The answer must consist of every line from the entries that holds the word "none".
--- Source information Enclosed Below ---
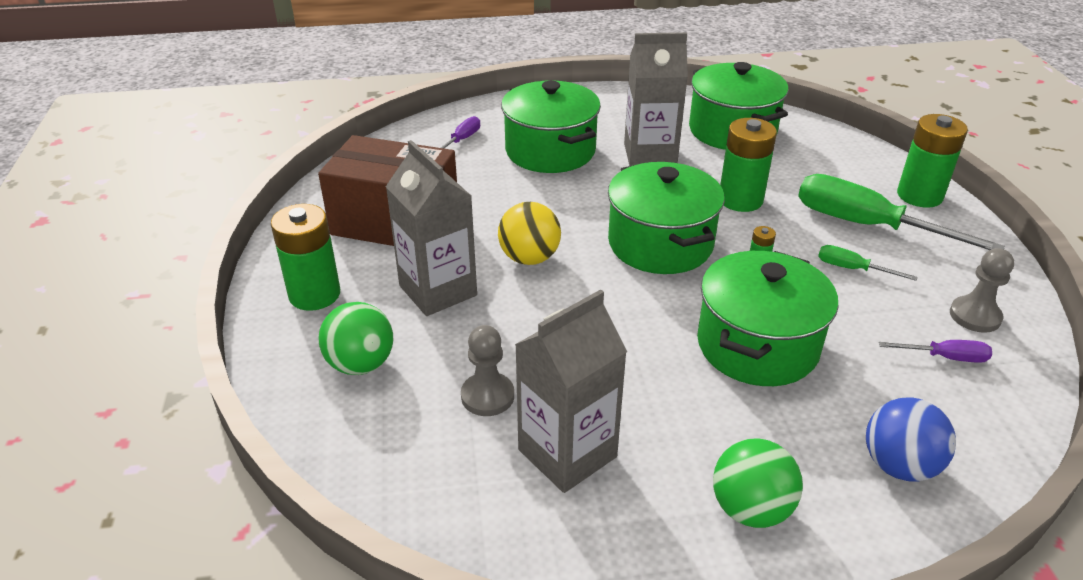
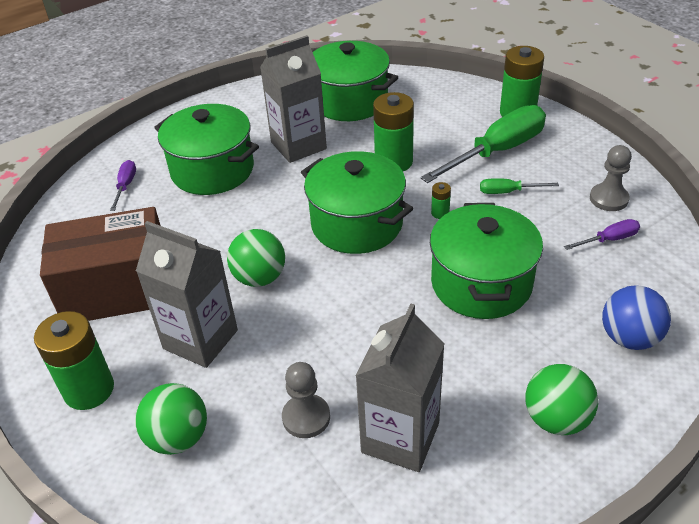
camera: 25 degrees left, 5 degrees up
yellow ball [498,202,561,265] -> green ball [227,229,285,287]
green screwdriver [798,174,1005,250] -> green screwdriver turned 135 degrees clockwise [420,105,546,183]

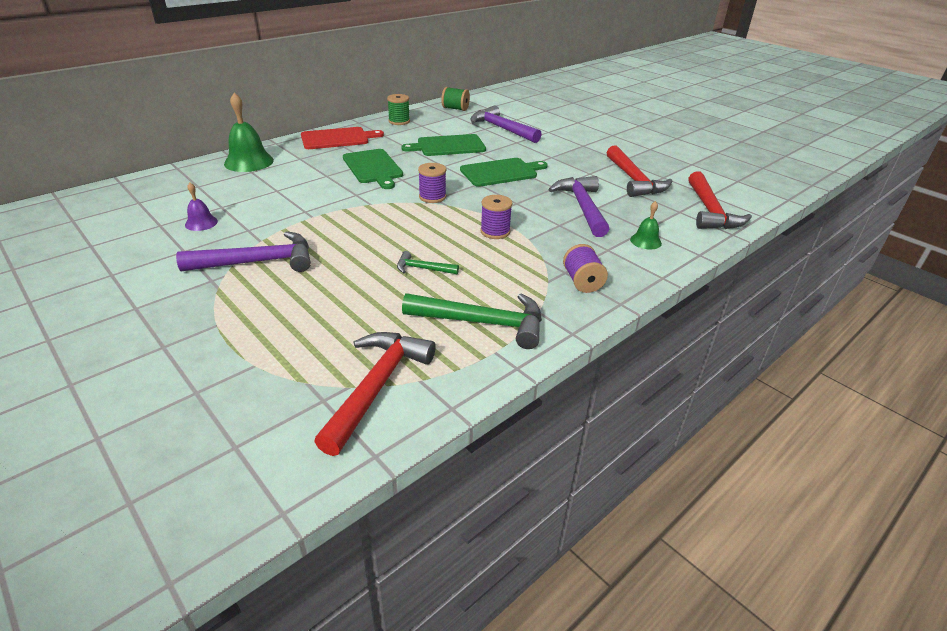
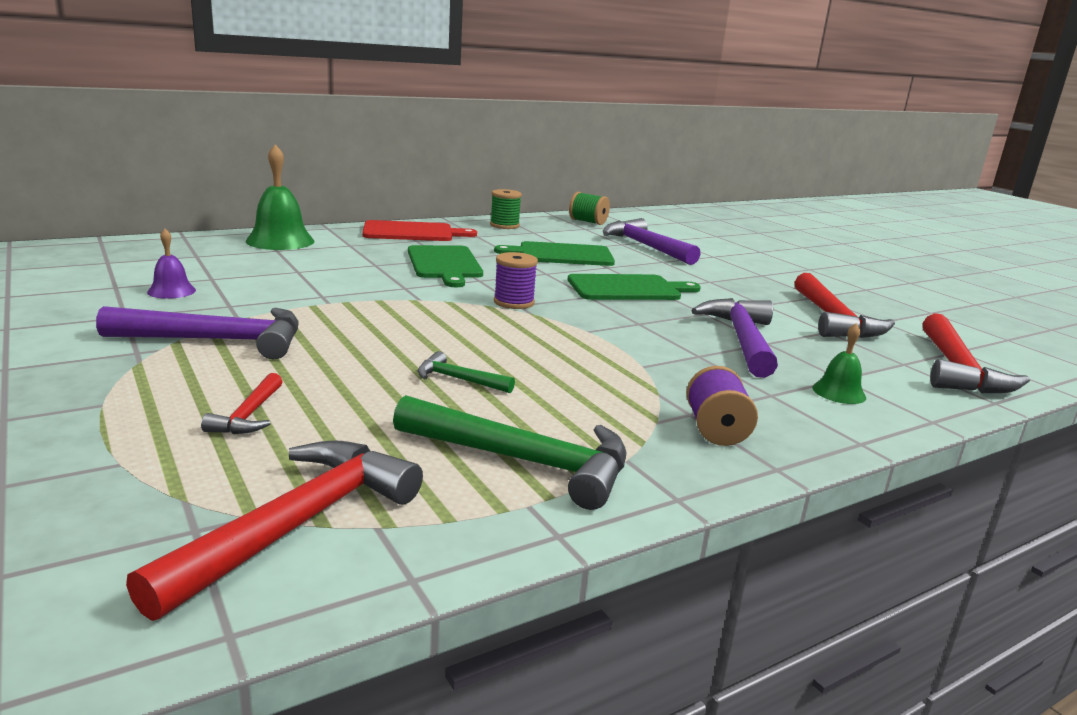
camera: 10 degrees right, 15 degrees down
purple spool [480,195,513,239] -> none
none -> red hammer [201,373,283,434]

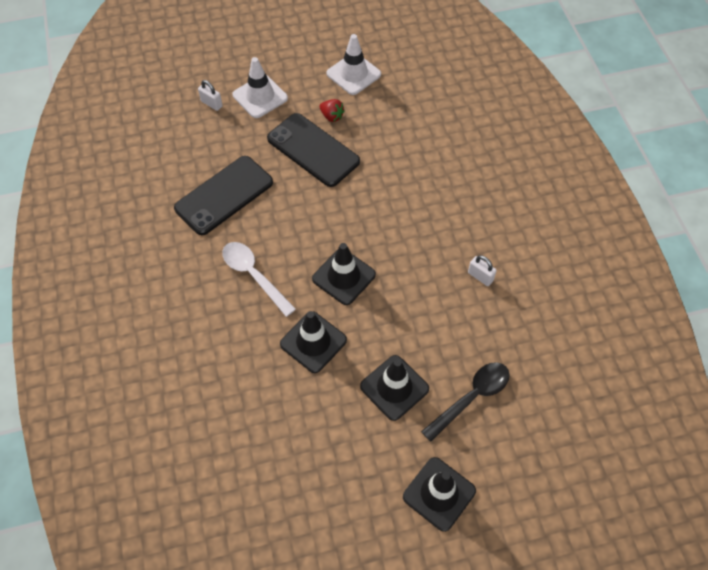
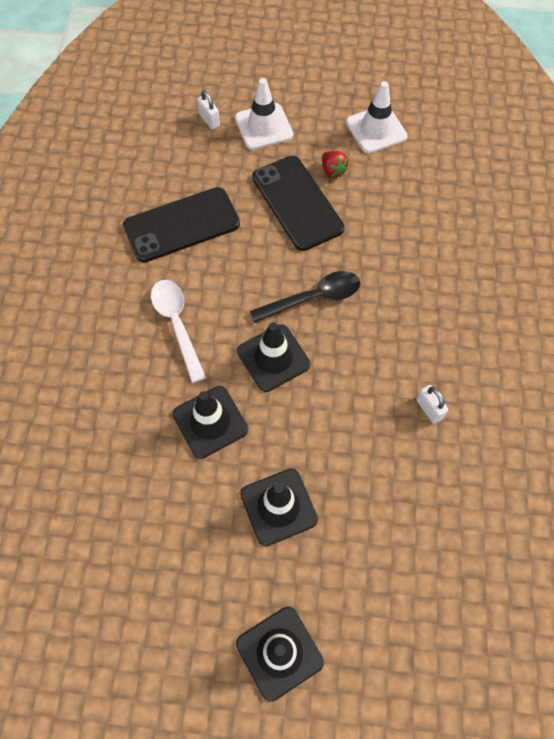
camera: 20 degrees right, 5 degrees up
black spoon [421,362,510,442] -> black spoon moved to [250,271,360,323]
--- End of Enclosed Source information ---
» Answer section:
purple spool [480,195,513,239] -> none
none -> red hammer [201,373,283,434]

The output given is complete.